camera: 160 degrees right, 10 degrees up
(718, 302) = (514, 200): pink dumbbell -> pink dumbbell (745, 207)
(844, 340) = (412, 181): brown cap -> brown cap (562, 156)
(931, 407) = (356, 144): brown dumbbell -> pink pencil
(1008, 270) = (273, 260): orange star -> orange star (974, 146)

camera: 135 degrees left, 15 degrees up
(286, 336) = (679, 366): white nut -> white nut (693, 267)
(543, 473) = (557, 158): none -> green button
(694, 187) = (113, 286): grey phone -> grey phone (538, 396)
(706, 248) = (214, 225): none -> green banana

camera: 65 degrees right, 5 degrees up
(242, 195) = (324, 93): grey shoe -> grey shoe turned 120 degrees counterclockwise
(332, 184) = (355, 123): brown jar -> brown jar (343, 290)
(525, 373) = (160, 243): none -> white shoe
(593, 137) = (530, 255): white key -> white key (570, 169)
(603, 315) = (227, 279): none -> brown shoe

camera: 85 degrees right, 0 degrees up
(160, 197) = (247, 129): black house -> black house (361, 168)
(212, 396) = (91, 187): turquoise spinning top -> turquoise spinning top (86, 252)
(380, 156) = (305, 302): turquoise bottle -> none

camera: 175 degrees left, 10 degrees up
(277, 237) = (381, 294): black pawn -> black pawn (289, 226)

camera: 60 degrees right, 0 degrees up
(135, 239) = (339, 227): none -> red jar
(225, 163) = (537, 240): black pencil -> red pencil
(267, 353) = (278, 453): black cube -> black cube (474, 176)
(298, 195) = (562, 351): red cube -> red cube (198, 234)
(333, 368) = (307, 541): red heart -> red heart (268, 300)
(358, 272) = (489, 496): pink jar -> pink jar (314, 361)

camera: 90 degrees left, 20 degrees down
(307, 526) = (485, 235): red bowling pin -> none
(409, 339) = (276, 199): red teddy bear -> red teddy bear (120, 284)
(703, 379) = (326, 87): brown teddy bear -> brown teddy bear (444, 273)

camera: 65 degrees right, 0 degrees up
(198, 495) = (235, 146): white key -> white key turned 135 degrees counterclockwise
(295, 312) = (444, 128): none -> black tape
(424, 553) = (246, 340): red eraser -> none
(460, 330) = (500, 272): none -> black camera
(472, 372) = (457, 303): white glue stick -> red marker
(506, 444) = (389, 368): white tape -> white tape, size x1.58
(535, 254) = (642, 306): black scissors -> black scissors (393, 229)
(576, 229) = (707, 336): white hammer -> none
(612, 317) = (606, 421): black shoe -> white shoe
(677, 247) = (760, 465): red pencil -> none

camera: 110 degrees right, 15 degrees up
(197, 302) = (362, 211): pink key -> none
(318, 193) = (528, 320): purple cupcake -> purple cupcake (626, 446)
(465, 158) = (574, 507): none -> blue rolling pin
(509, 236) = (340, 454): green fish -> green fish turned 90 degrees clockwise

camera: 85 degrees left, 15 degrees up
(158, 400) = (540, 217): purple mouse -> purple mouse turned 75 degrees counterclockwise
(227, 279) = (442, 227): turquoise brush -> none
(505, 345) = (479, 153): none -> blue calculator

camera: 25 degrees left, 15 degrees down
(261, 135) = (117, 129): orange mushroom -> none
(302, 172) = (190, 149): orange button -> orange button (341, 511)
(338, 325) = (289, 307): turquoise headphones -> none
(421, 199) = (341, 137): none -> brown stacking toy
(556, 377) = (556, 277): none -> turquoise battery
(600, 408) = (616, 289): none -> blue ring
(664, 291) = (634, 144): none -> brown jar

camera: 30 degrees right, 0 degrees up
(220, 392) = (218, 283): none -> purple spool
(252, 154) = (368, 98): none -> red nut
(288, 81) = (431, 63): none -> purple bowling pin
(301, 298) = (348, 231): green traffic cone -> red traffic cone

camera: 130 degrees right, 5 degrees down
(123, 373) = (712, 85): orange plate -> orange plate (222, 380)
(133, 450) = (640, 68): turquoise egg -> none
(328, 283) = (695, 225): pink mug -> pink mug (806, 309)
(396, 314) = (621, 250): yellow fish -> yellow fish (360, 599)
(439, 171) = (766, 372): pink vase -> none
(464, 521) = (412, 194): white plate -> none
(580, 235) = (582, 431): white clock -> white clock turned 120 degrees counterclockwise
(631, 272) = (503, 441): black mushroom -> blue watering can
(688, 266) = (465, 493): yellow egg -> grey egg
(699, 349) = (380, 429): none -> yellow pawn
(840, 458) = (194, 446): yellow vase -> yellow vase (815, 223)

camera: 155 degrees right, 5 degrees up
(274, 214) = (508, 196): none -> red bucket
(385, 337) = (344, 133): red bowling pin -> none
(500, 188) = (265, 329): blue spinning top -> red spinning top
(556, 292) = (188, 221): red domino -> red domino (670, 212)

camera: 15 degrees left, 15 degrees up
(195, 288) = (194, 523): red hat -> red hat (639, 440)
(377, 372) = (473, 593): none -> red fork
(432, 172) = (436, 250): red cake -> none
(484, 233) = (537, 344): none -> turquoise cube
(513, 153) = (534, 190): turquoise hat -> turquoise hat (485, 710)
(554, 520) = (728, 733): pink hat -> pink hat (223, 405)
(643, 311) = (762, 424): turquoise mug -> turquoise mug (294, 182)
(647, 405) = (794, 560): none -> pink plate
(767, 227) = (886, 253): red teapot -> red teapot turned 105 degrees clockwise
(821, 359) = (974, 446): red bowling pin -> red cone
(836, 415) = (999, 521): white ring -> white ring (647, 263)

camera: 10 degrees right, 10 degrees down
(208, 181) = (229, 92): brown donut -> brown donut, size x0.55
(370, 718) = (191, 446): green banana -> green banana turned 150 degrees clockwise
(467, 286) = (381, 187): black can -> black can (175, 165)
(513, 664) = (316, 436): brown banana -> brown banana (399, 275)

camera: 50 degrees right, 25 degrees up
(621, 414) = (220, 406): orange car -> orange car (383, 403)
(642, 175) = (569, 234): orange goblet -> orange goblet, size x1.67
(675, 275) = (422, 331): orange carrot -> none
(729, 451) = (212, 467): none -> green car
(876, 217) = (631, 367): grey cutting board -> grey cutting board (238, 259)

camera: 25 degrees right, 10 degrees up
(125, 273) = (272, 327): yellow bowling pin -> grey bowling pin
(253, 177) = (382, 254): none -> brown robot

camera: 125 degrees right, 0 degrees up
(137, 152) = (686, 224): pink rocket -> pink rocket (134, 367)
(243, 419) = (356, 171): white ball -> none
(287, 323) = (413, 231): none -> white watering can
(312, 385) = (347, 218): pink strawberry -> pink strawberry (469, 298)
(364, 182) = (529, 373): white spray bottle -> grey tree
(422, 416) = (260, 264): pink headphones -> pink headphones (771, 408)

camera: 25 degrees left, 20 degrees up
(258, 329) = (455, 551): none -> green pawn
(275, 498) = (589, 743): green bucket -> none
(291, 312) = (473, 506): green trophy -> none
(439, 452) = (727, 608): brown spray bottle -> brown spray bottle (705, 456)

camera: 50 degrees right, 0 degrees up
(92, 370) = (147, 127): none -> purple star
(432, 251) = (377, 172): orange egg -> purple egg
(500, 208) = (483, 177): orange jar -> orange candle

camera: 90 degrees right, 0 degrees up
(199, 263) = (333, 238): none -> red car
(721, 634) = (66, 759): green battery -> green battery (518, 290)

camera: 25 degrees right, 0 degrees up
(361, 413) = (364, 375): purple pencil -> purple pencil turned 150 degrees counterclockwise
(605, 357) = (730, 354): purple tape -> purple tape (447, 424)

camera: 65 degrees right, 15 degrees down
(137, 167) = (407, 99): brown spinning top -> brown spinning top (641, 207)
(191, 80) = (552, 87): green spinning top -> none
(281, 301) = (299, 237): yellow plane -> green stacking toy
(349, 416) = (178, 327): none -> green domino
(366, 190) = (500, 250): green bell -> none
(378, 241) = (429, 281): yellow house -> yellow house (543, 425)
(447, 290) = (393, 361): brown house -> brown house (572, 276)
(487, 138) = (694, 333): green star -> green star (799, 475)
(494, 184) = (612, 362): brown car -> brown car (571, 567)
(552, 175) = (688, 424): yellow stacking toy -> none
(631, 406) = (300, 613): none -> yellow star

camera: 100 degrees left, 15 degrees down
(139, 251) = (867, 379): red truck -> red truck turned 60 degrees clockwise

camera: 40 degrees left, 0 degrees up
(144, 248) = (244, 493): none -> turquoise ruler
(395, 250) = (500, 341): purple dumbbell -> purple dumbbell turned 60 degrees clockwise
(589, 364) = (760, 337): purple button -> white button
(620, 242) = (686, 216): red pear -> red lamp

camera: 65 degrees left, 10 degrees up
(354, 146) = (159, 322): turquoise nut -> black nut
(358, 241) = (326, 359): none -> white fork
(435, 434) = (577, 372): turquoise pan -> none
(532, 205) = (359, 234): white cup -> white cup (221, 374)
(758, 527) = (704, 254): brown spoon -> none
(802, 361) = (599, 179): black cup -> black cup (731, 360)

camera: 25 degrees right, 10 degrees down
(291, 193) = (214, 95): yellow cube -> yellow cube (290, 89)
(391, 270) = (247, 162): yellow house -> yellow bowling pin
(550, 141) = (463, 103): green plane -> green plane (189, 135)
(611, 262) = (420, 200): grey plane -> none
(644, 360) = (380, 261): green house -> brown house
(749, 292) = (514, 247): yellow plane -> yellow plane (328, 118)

·····

» Required work
Each line above with the string "spray" in it should be located and copied.

» Your solution
(364, 182) = (529, 373): white spray bottle -> grey tree
(439, 452) = (727, 608): brown spray bottle -> brown spray bottle (705, 456)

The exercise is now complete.